> _WHAT YOU ARE ASKED TO DO_:
Look through the entries below and count the lines that contain "exercise". Reply with that number only.

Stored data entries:
········

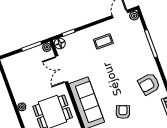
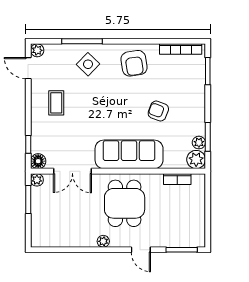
side table: (137, 53) -> (88, 64), added

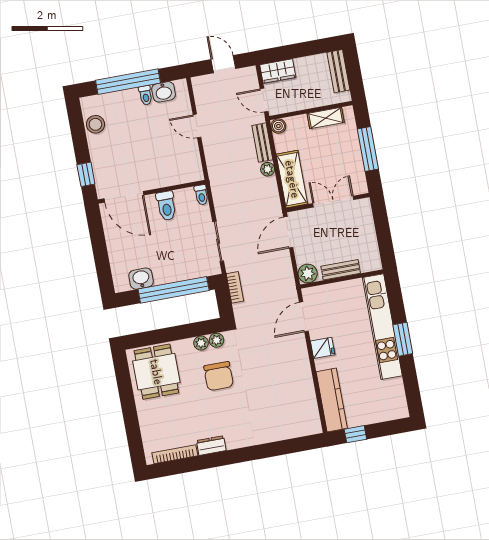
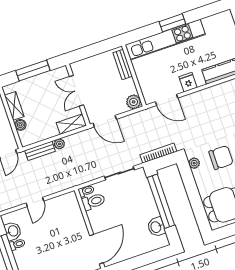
boiler: (278, 126) -> (20, 125), moved
shelving: (292, 179) -> (71, 124), width x0.67, depth x0.75
toilet: (166, 206) -> (93, 201), moved
bench: (341, 270) -> (123, 65), moved
bookcase: (235, 287) -> (158, 153), width x1.56
plant: (201, 343) -> (198, 174), removed

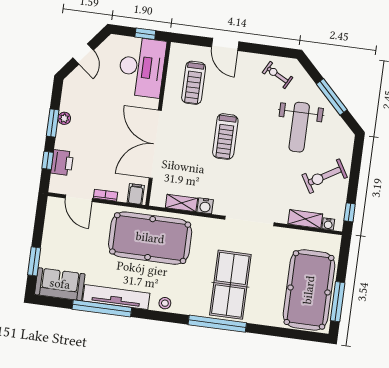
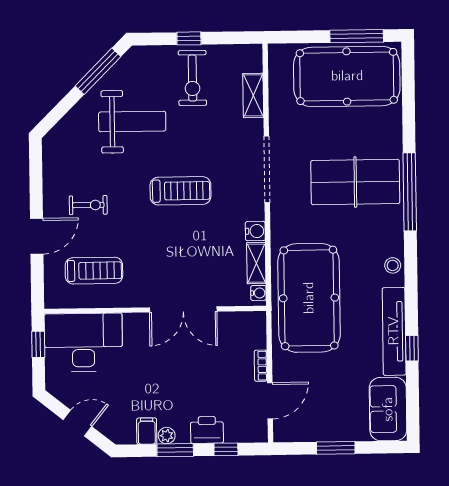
exercise bike: (277, 75) -> (88, 205), moved, turned -118
window: (332, 97) -> (98, 71), moved
treadmill: (225, 137) -> (180, 191), moved
double door: (155, 144) -> (183, 309), width x0.73
printer: (62, 163) -> (207, 430), moved
exercise bike: (325, 176) -> (192, 78), turned 31
filing cabinet: (136, 194) -> (147, 431), moved, turned 90
window: (350, 212) -> (189, 38), moved
water cooler: (328, 224) -> (258, 293), moved
window: (34, 261) -> (336, 448), moved
window: (102, 308) -> (412, 348), width x0.32

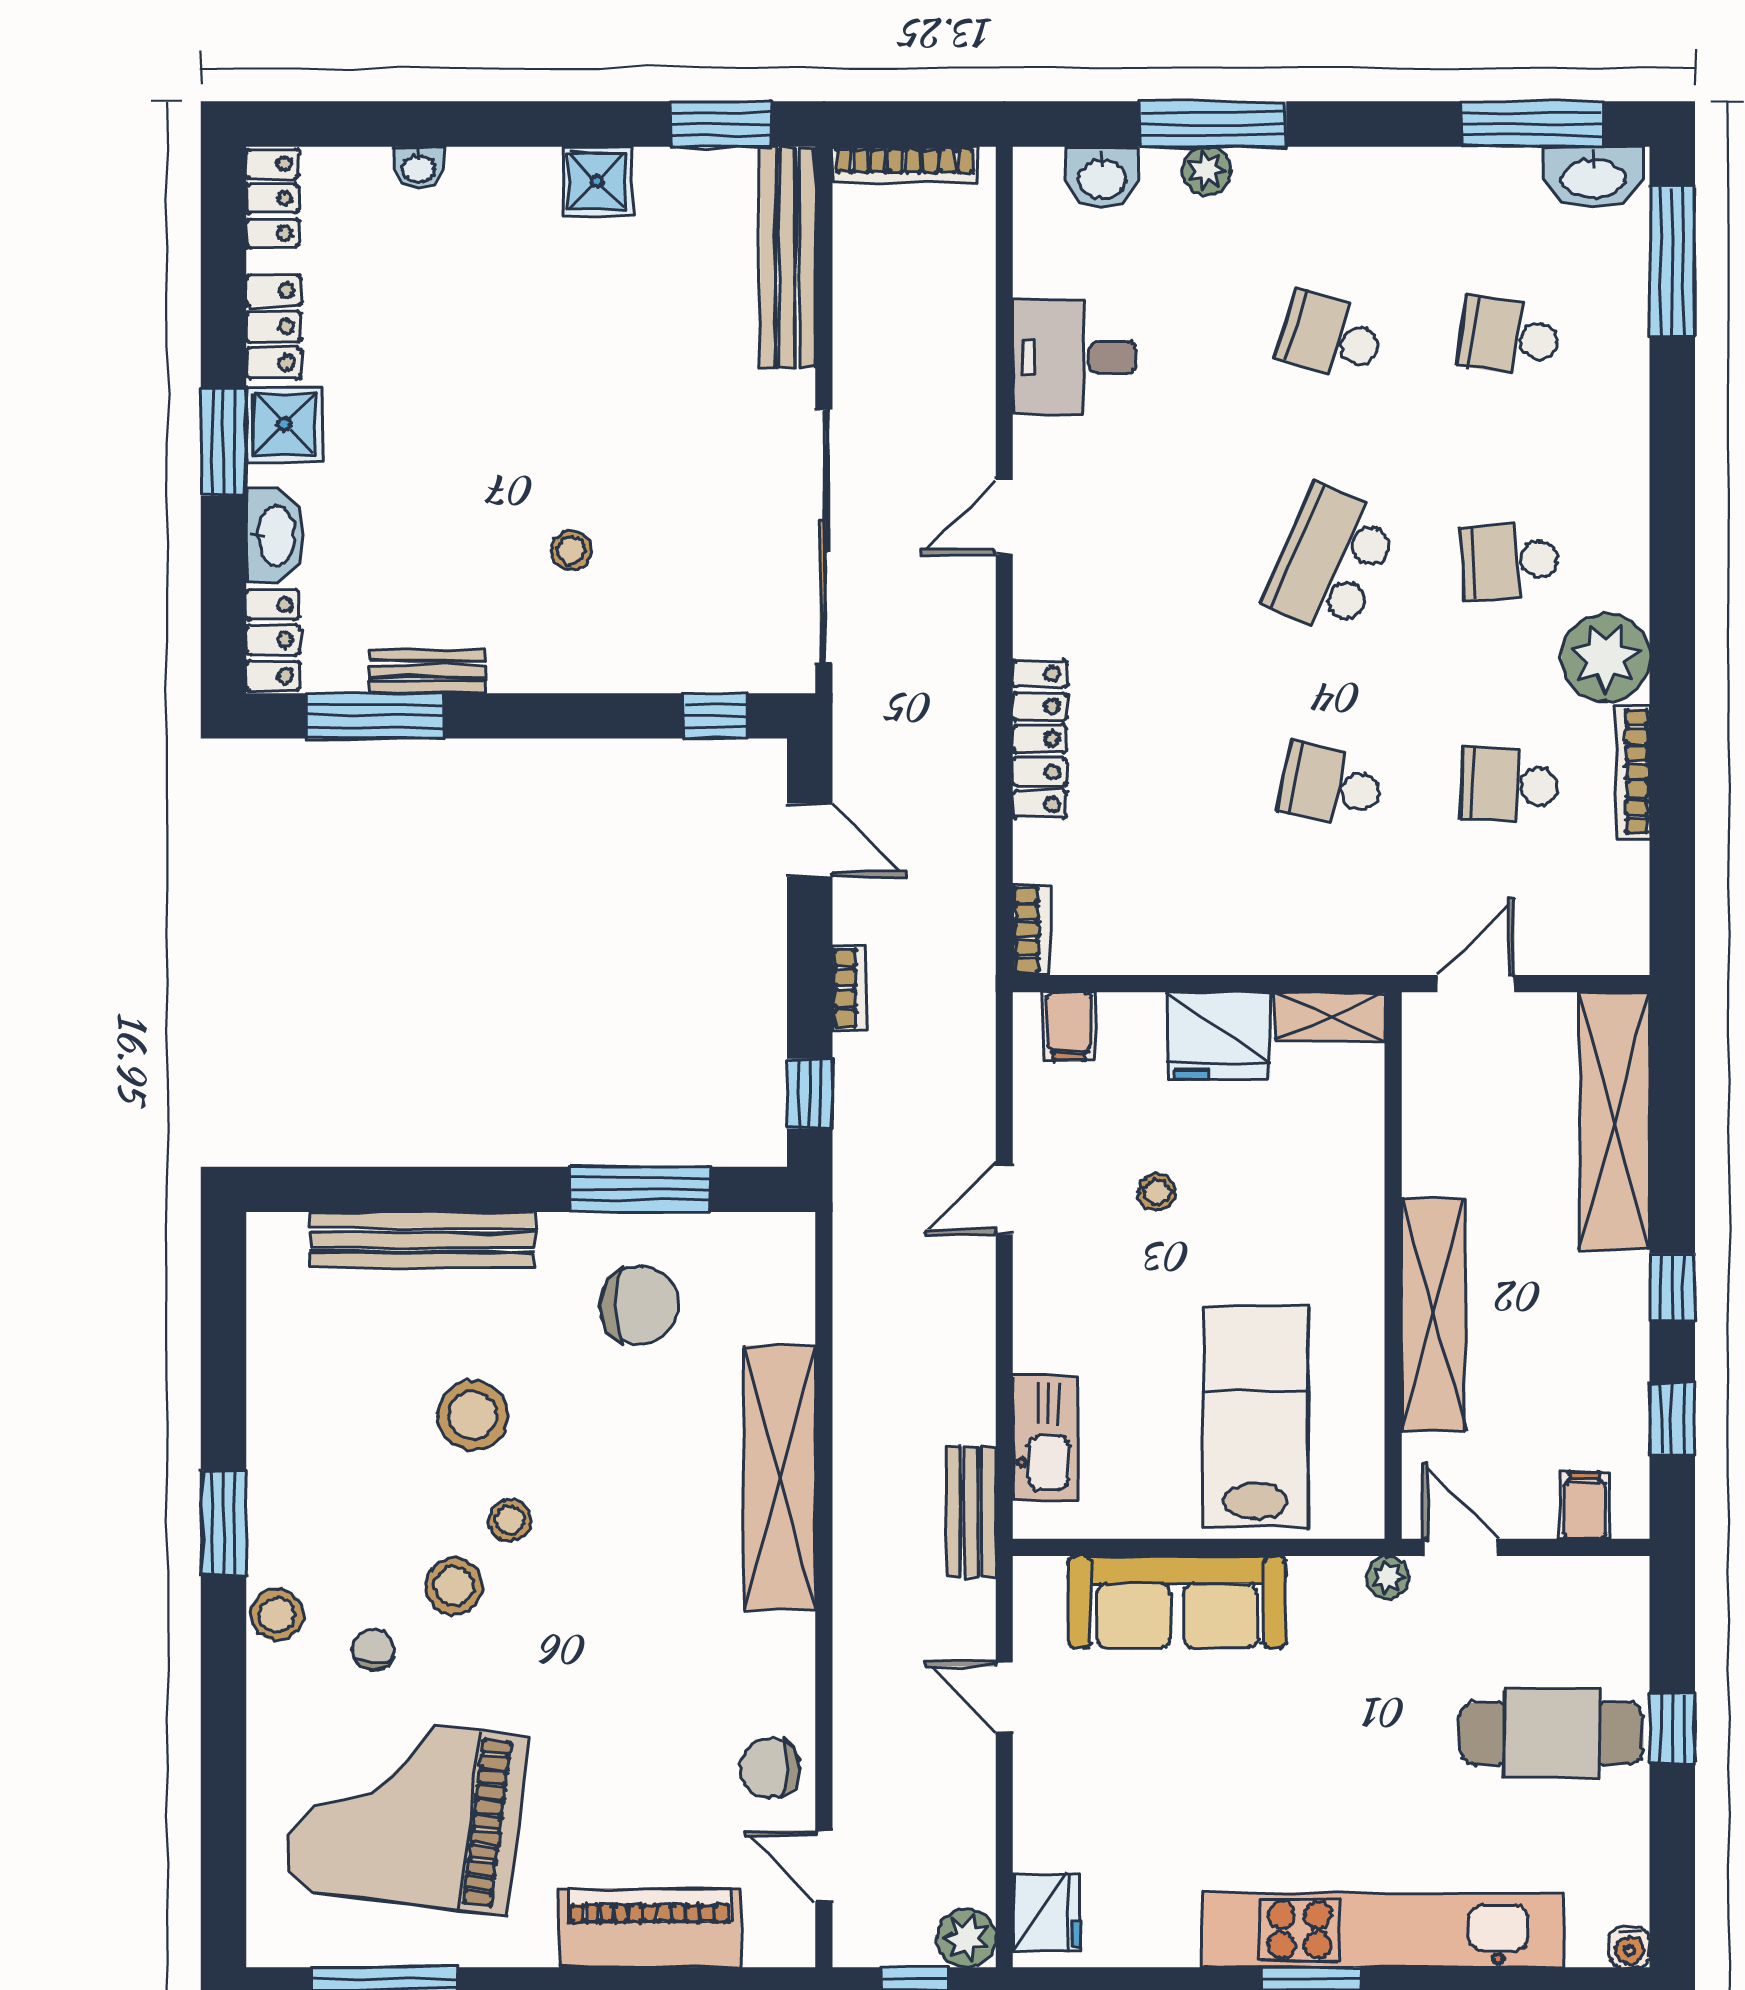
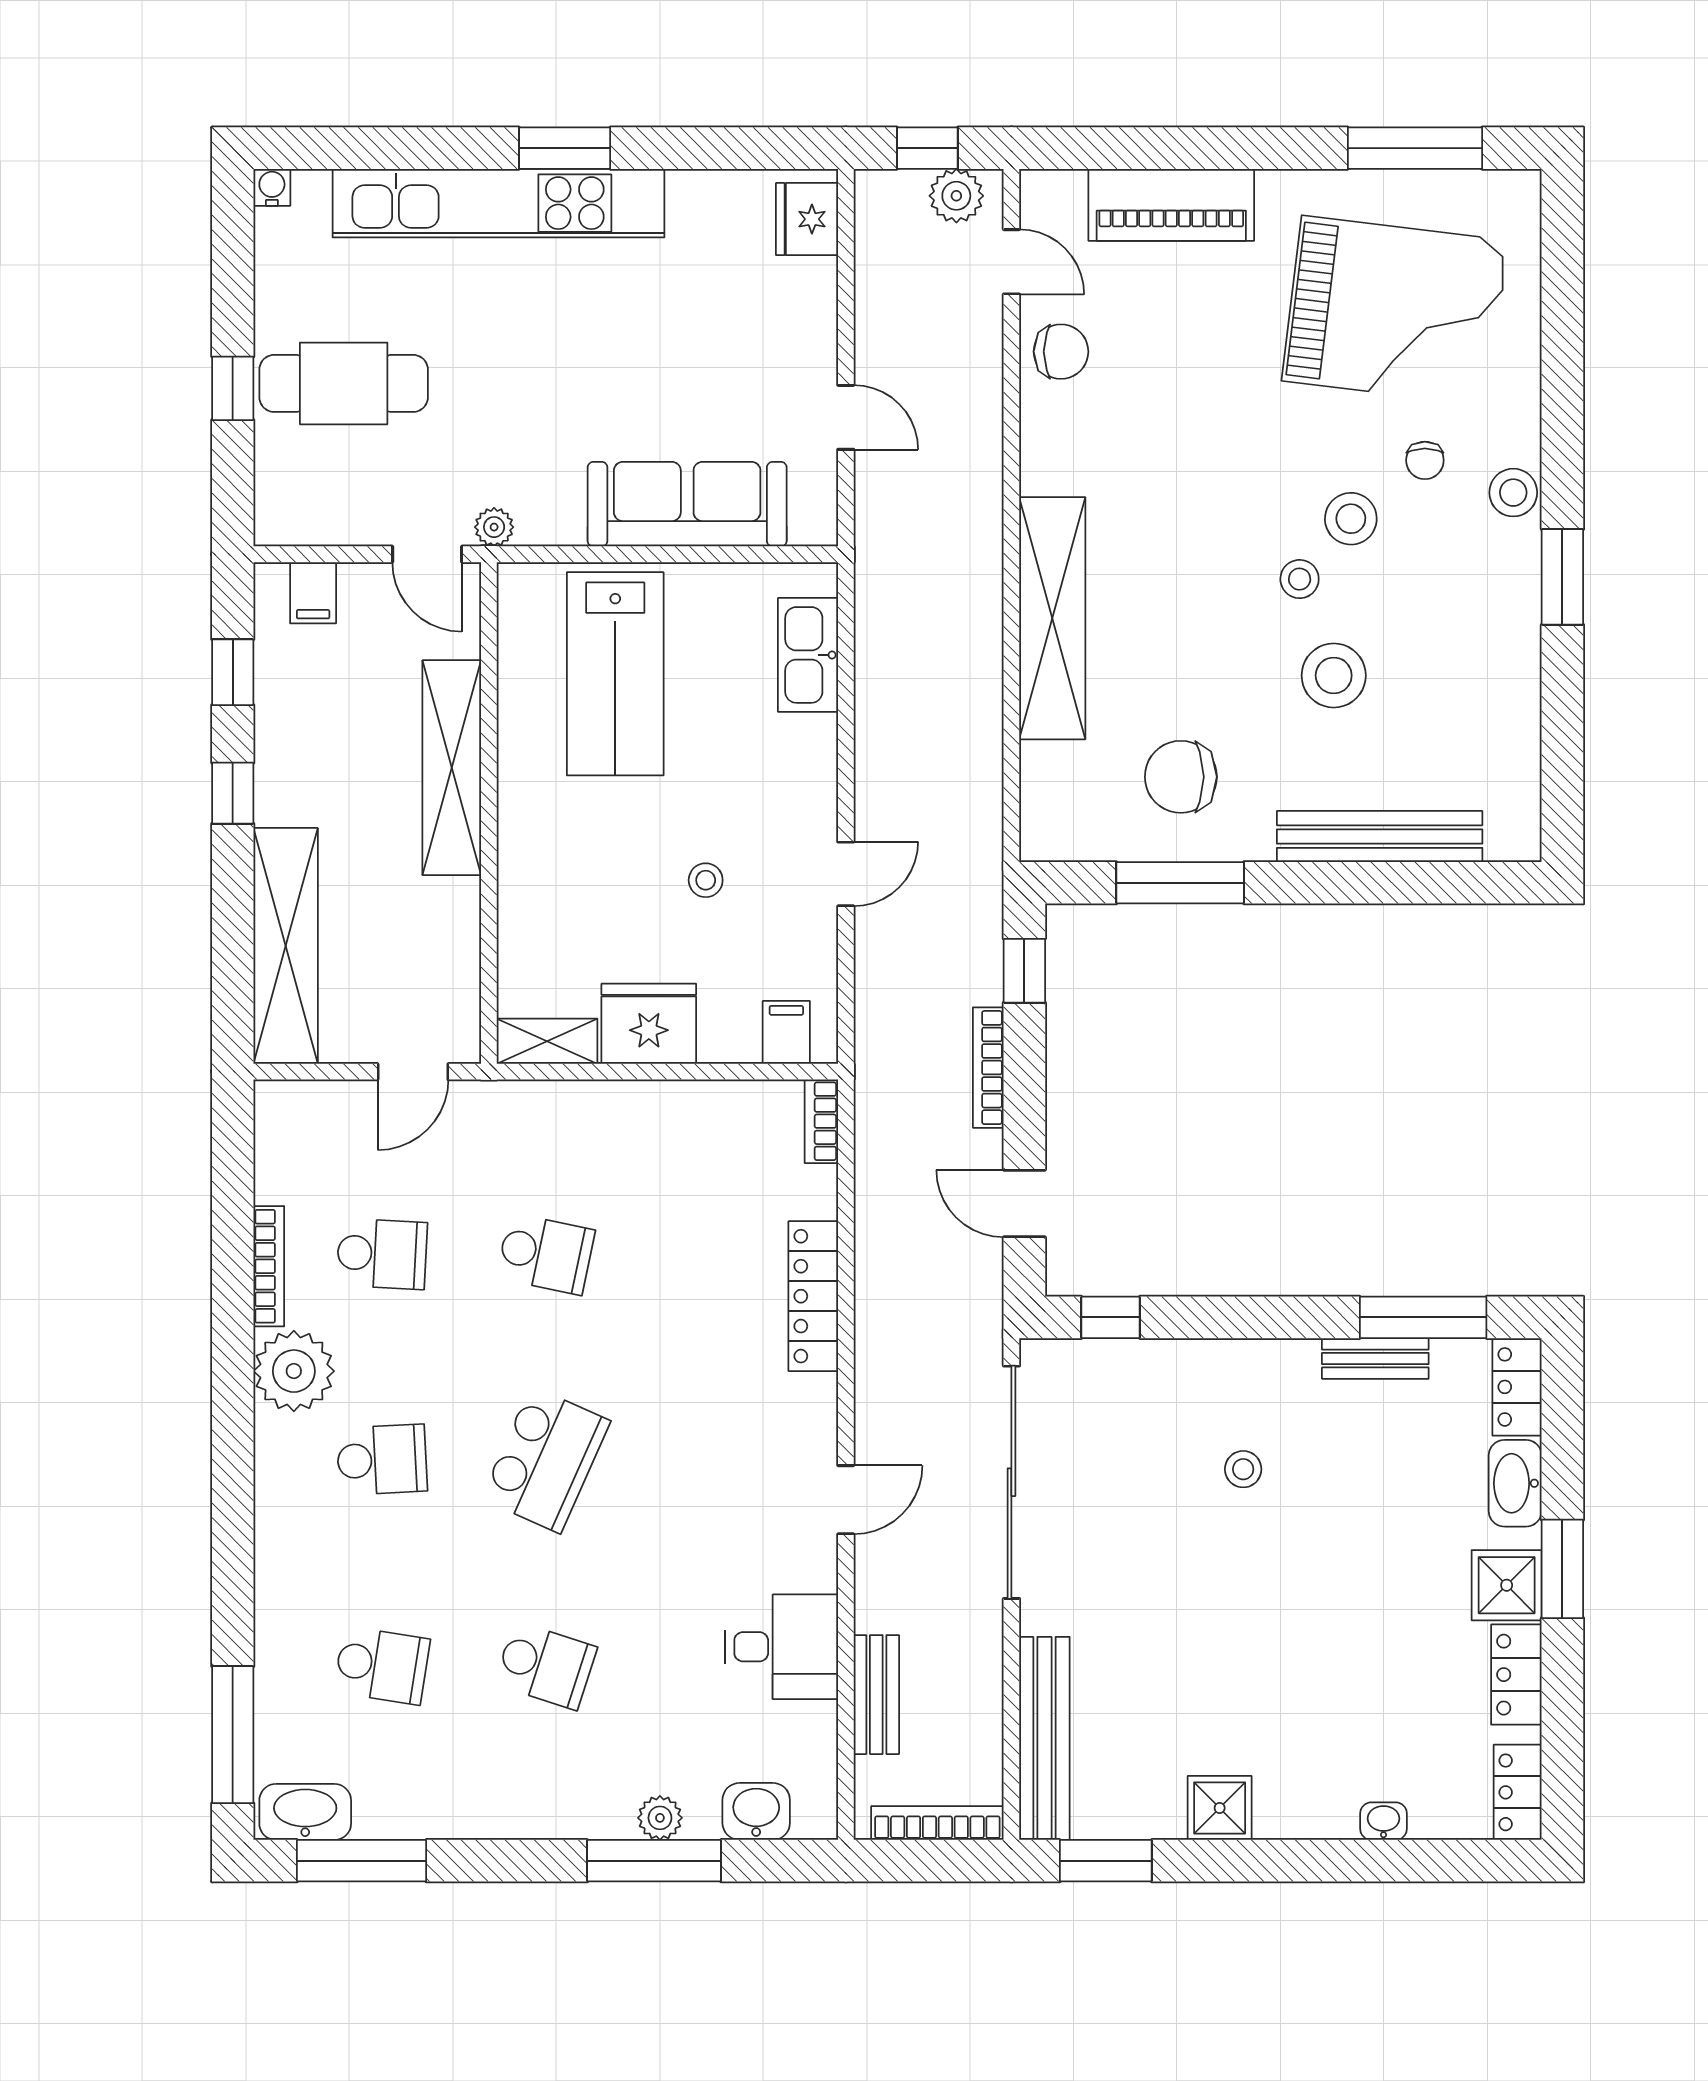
bookcase: (849, 988) -> (988, 1068), width x1.56
bench: (971, 1512) -> (876, 1695), moved
plant: (966, 1938) -> (956, 196), moved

········

> _TASK RESPONSE_:
2